**Exercise goal:** Go to the line with "purple cross: (101, 91)" in the material below and copy from there through the line with "pink ellipse: (80, 37) -> (50, 37), moved", exactly. Pictures are not copied.

**Records for this task:**
•••

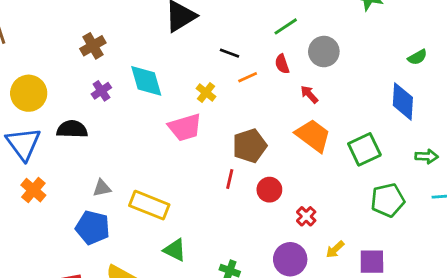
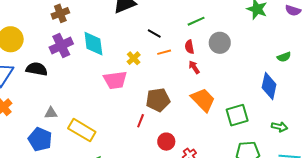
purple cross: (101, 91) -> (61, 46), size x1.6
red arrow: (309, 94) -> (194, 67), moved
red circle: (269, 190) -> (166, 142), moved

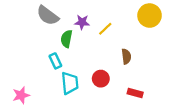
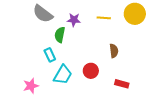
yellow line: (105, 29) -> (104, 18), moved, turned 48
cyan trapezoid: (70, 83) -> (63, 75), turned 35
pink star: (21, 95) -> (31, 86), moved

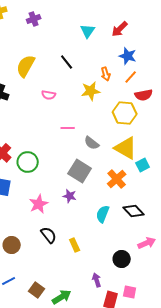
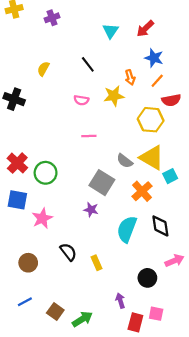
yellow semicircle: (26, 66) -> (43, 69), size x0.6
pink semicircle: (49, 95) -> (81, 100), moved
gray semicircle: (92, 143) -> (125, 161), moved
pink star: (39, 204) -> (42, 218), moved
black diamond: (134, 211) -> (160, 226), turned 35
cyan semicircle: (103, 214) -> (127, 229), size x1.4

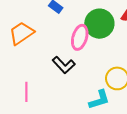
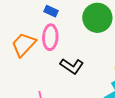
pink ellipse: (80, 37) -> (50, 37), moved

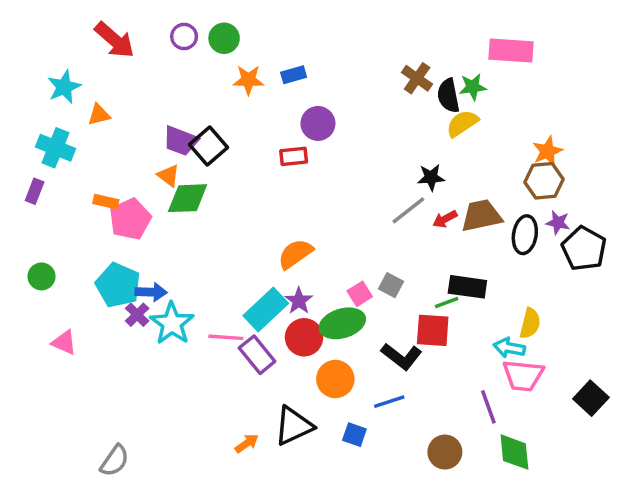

•••

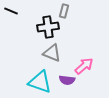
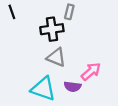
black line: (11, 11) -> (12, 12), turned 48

•••

**Answer space:**
purple cross: (101, 91) -> (61, 46), size x1.6
red arrow: (309, 94) -> (194, 67), moved
red circle: (269, 190) -> (166, 142), moved

yellow line: (105, 29) -> (104, 18), moved, turned 48
cyan trapezoid: (70, 83) -> (63, 75), turned 35
pink star: (21, 95) -> (31, 86), moved

yellow semicircle: (26, 66) -> (43, 69), size x0.6
pink semicircle: (49, 95) -> (81, 100), moved
gray semicircle: (92, 143) -> (125, 161), moved
pink star: (39, 204) -> (42, 218), moved
black diamond: (134, 211) -> (160, 226), turned 35
cyan semicircle: (103, 214) -> (127, 229), size x1.4

pink ellipse: (80, 37) -> (50, 37), moved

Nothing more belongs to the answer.